=== GIVEN INFORMATION ===
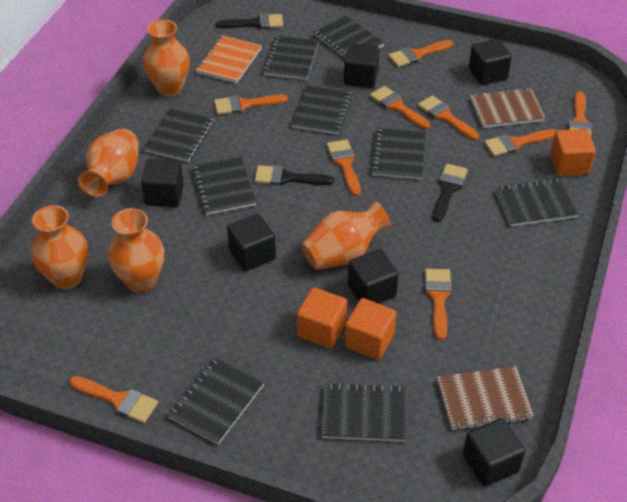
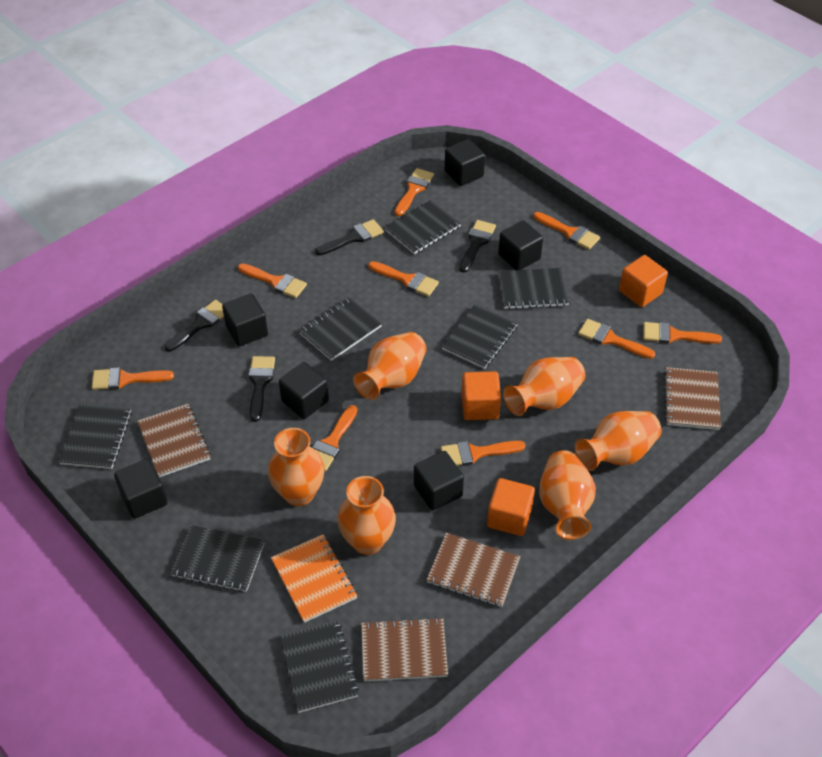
black brush: 3 -> 4
black notebook: 9 -> 7
brown notebook: 2 -> 4
orange vase: 5 -> 6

=== YOUR GOAL ===
Each line above with the string "notebook" should be reported in full.

=== COMPLETED EXERCISE ===
black notebook: 9 -> 7
brown notebook: 2 -> 4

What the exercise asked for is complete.